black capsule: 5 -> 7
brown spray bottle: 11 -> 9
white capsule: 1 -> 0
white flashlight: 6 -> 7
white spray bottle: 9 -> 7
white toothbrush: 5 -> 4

* * *

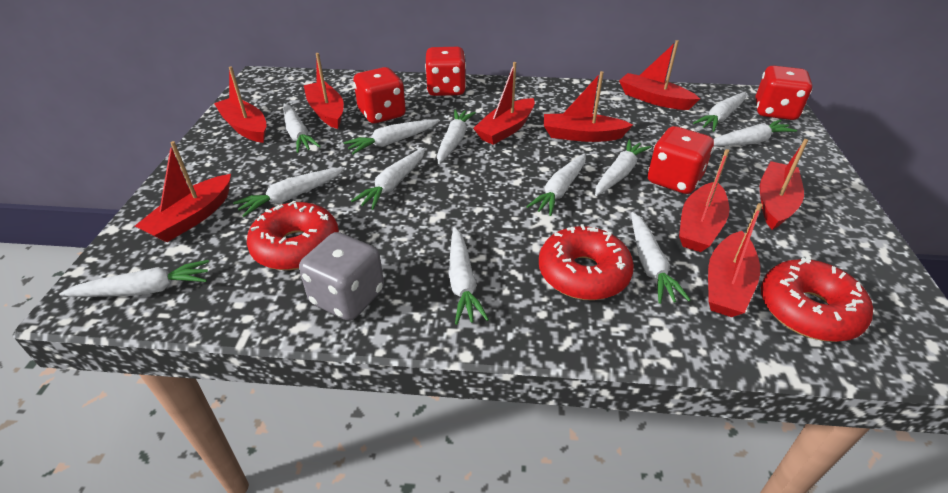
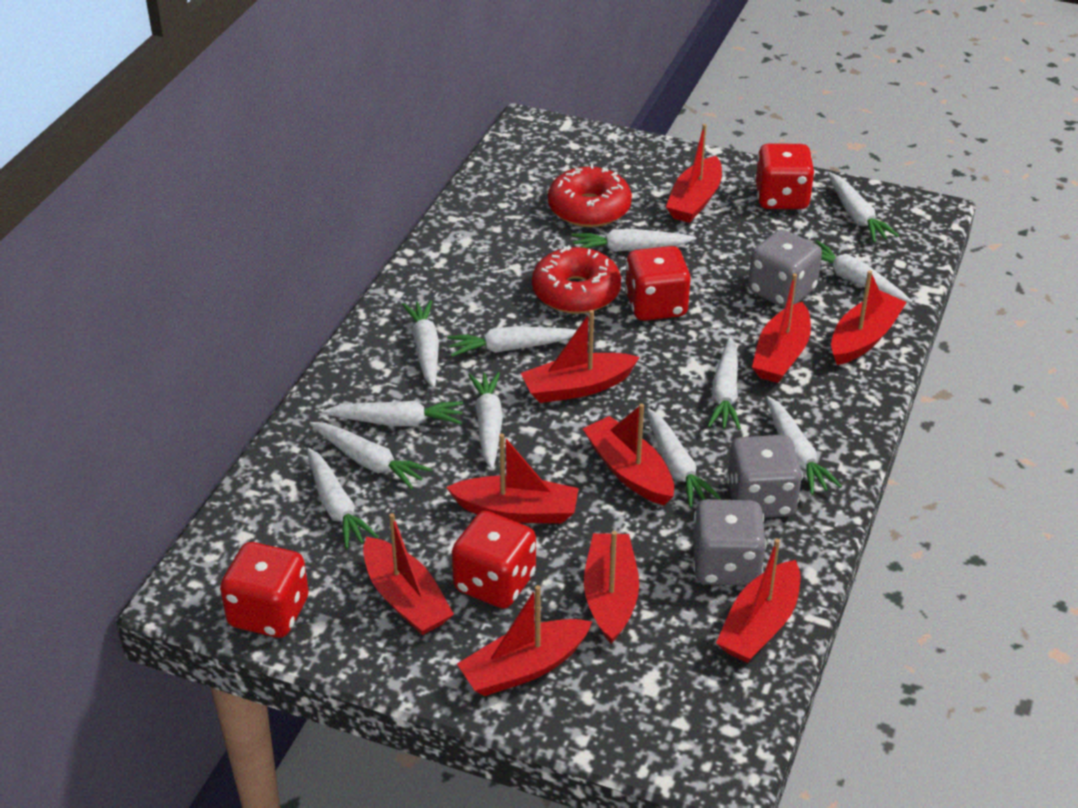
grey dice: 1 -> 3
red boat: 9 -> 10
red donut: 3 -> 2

...

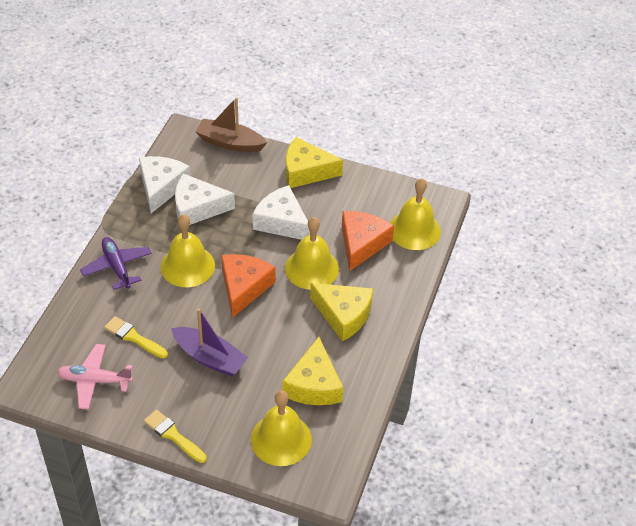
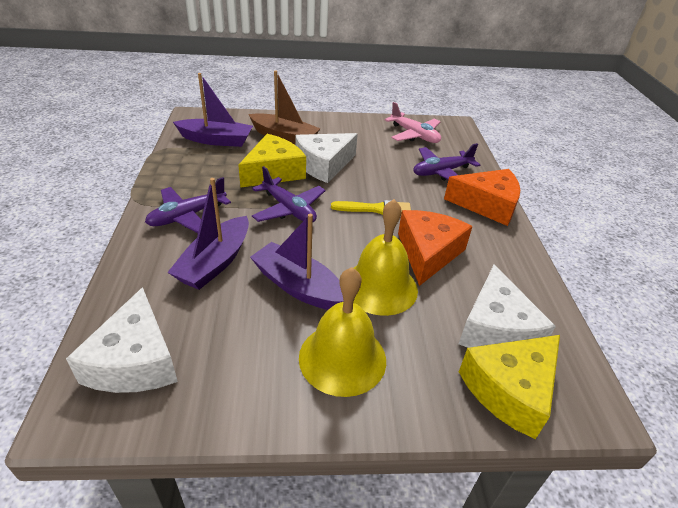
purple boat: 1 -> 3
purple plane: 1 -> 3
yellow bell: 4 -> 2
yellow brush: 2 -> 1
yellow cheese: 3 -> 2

Exercise details – Give back exactly the lines above, from the line containing "black capsule: 5 -> 7" through the line containing "white toothbrush: 5 -> 4", with both end lines and nothing more.

Answer for the task –
black capsule: 5 -> 7
brown spray bottle: 11 -> 9
white capsule: 1 -> 0
white flashlight: 6 -> 7
white spray bottle: 9 -> 7
white toothbrush: 5 -> 4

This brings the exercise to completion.